_Brief_:
From the first line to the last, copy the listing exactly and omit the images.
====== Data to examine
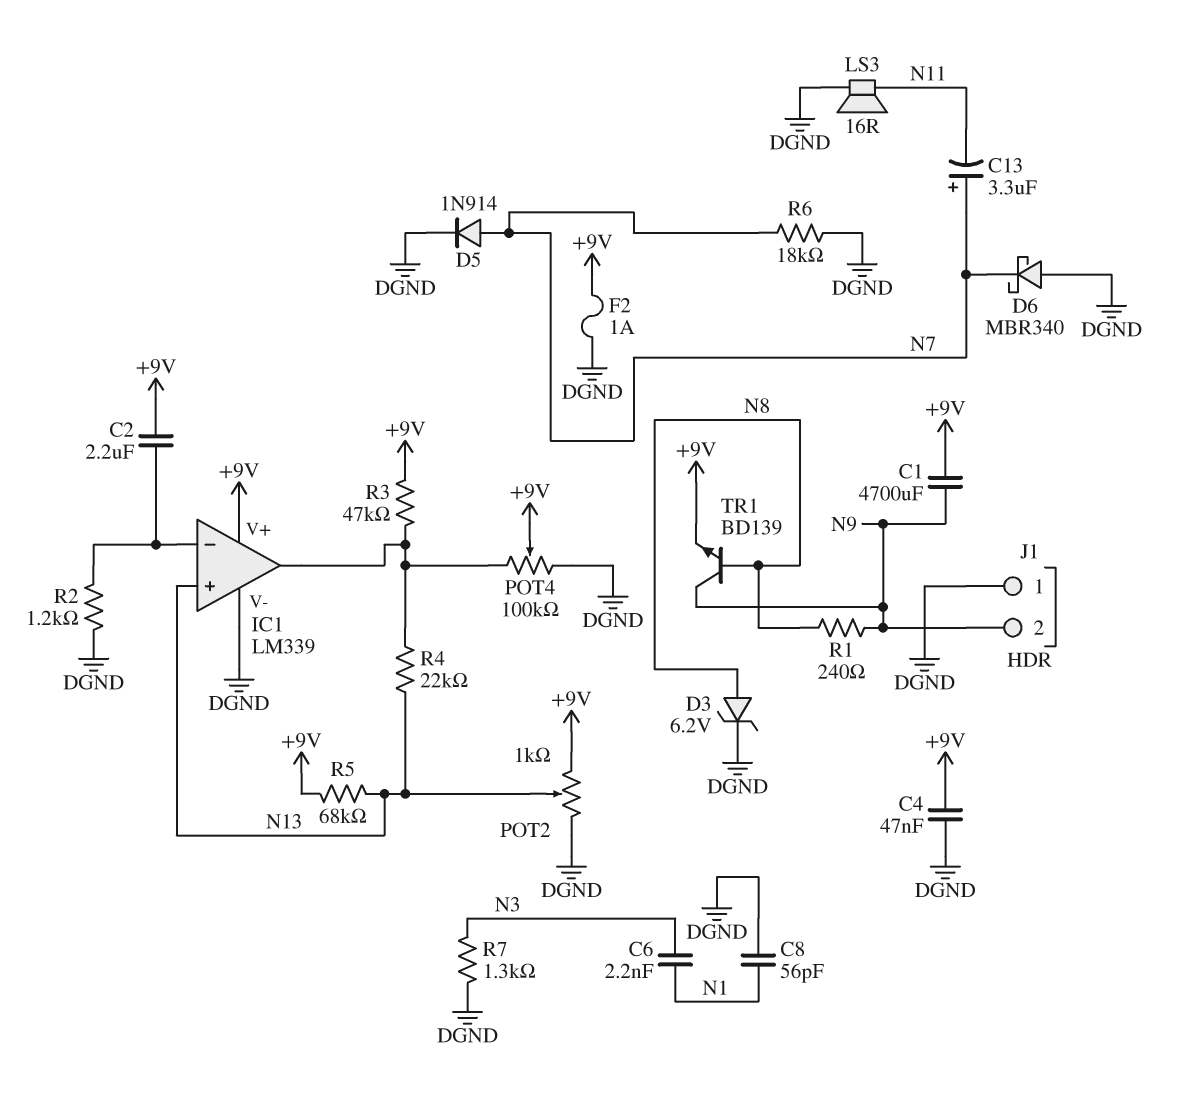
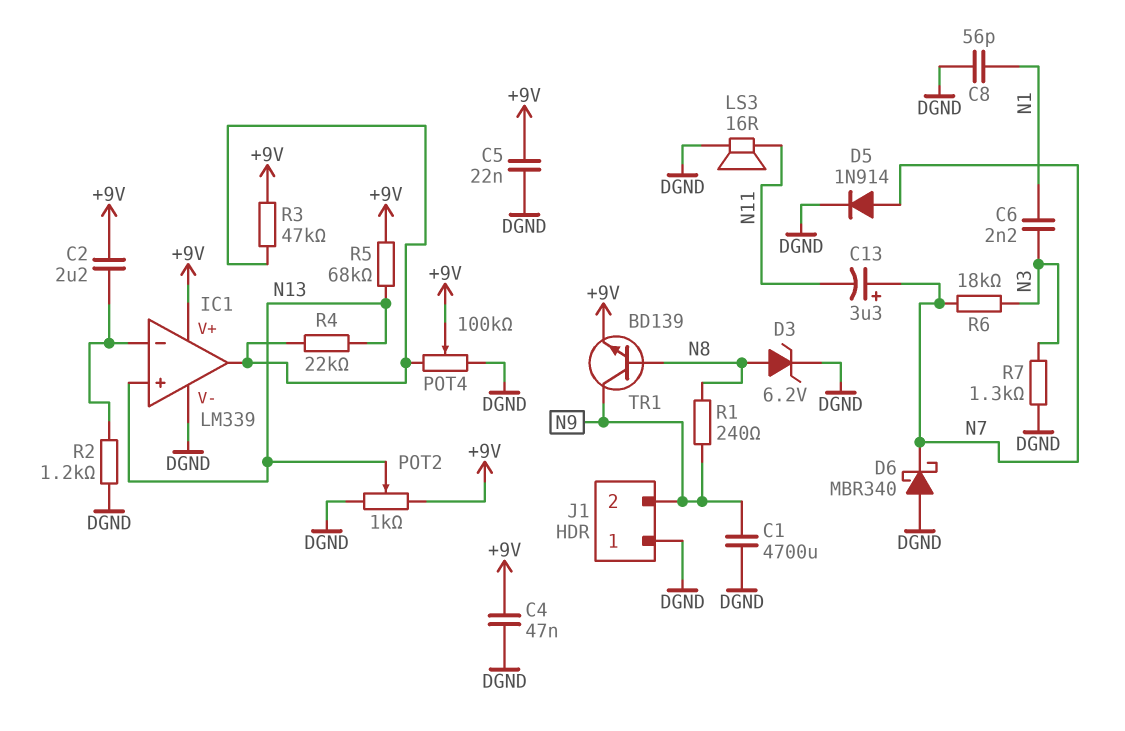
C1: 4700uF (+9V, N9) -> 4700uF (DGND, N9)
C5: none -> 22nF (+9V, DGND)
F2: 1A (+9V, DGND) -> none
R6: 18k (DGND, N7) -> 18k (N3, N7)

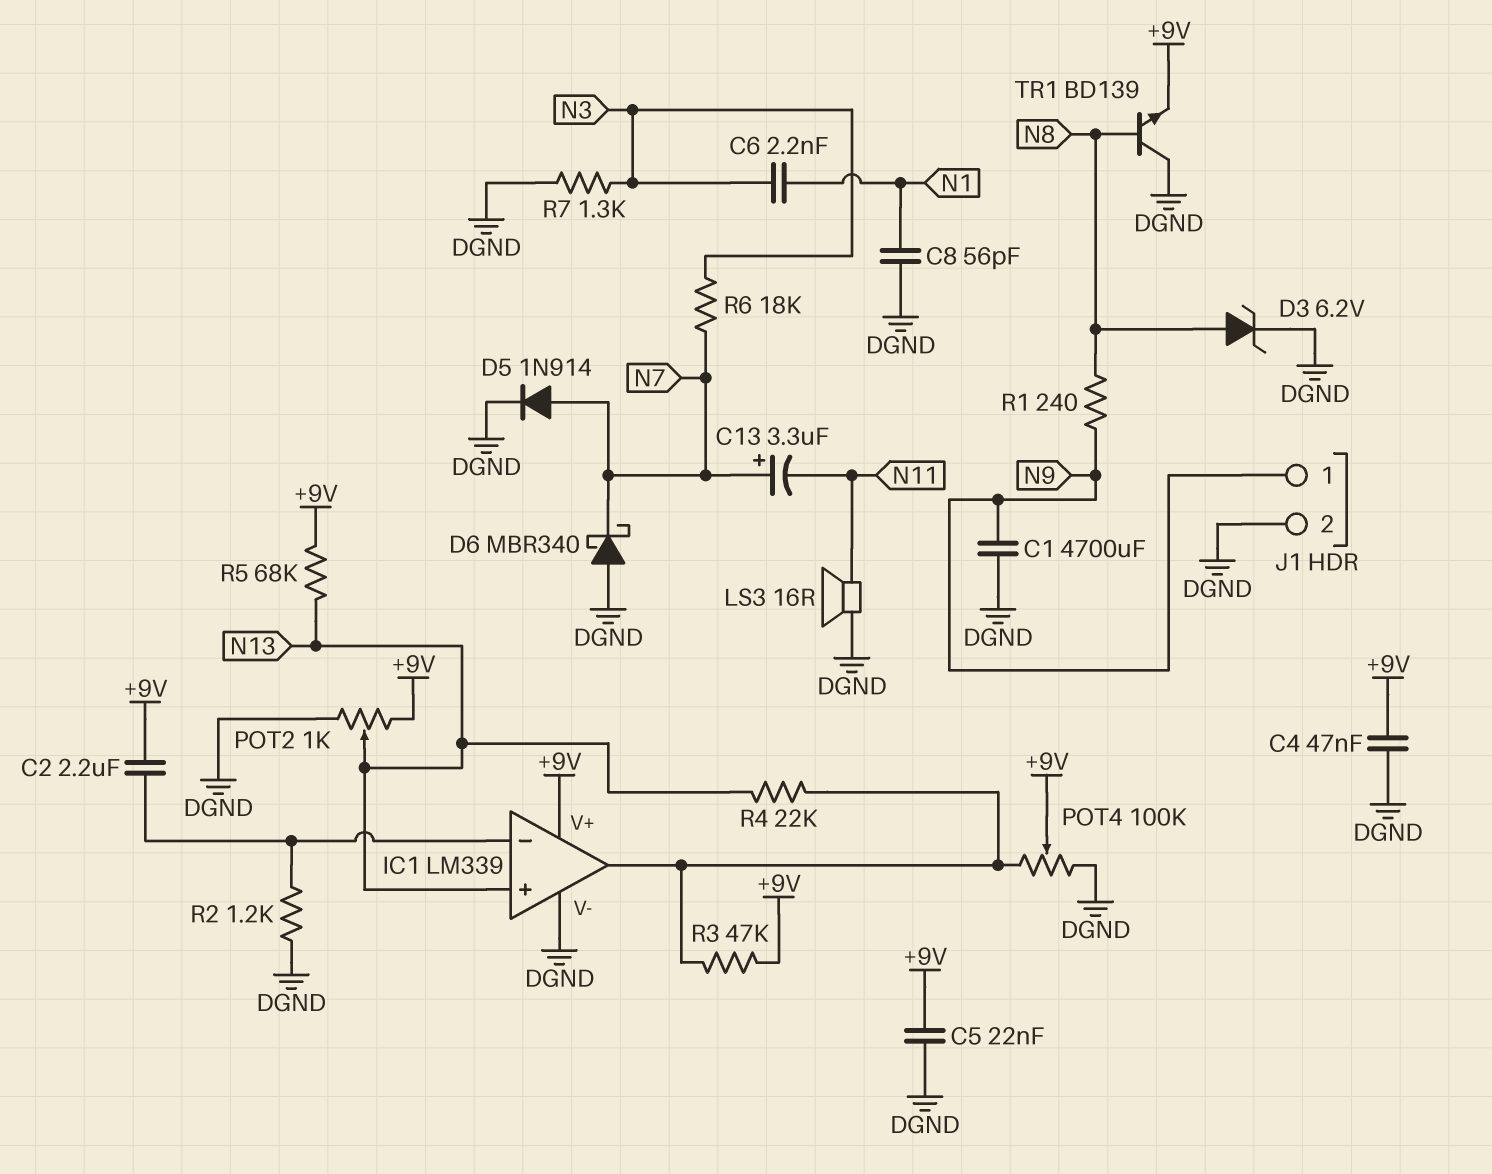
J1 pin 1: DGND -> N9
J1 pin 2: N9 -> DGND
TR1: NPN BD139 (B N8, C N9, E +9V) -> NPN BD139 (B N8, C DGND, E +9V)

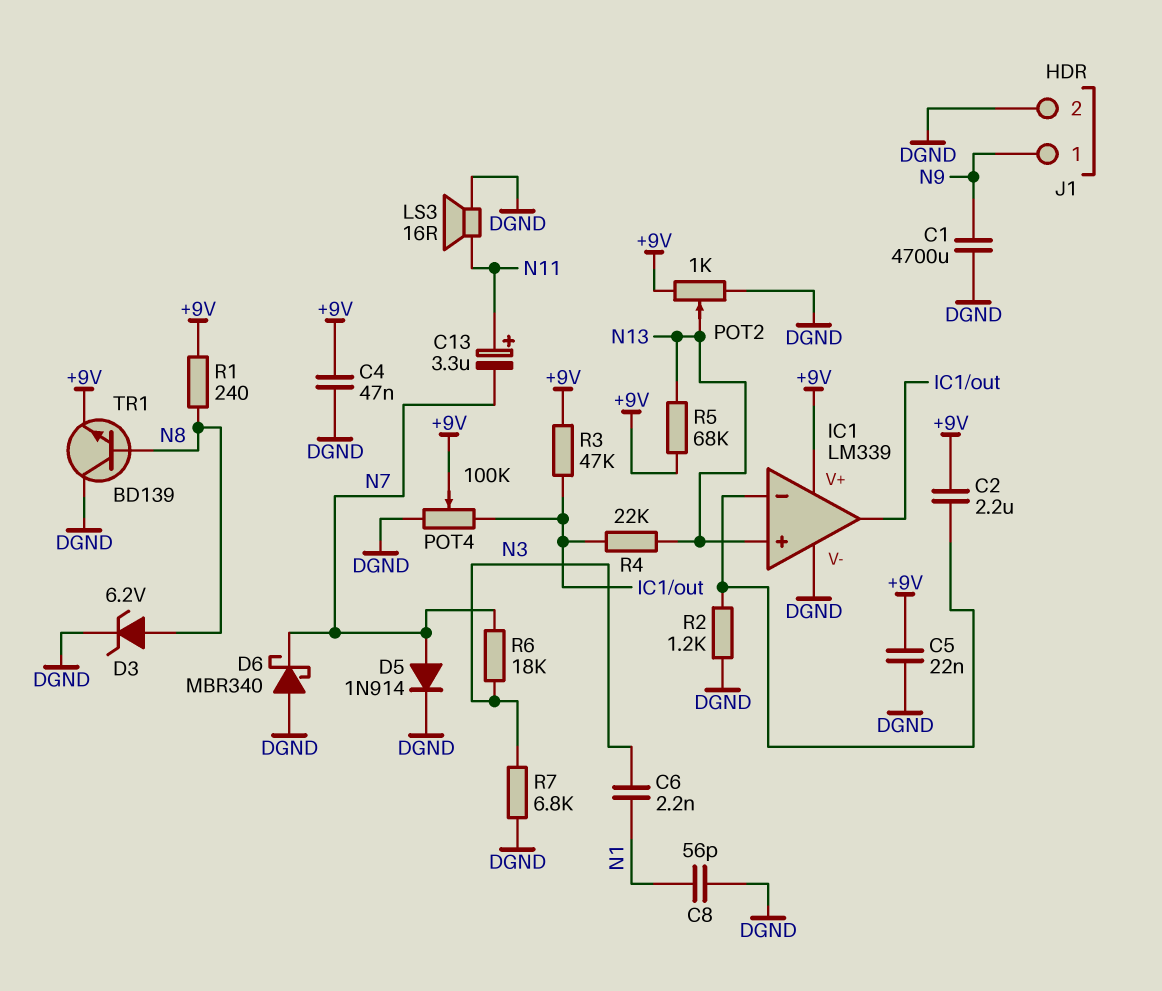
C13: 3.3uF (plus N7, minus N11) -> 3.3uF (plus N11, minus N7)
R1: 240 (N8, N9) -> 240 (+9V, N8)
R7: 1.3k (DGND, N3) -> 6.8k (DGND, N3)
============
_Exercise solution_:
C1: 4700uF (+9V, N9) -> 4700uF (DGND, N9)
C5: none -> 22nF (+9V, DGND)
F2: 1A (+9V, DGND) -> none
R6: 18k (DGND, N7) -> 18k (N3, N7)

J1 pin 1: DGND -> N9
J1 pin 2: N9 -> DGND
TR1: NPN BD139 (B N8, C N9, E +9V) -> NPN BD139 (B N8, C DGND, E +9V)

C13: 3.3uF (plus N7, minus N11) -> 3.3uF (plus N11, minus N7)
R1: 240 (N8, N9) -> 240 (+9V, N8)
R7: 1.3k (DGND, N3) -> 6.8k (DGND, N3)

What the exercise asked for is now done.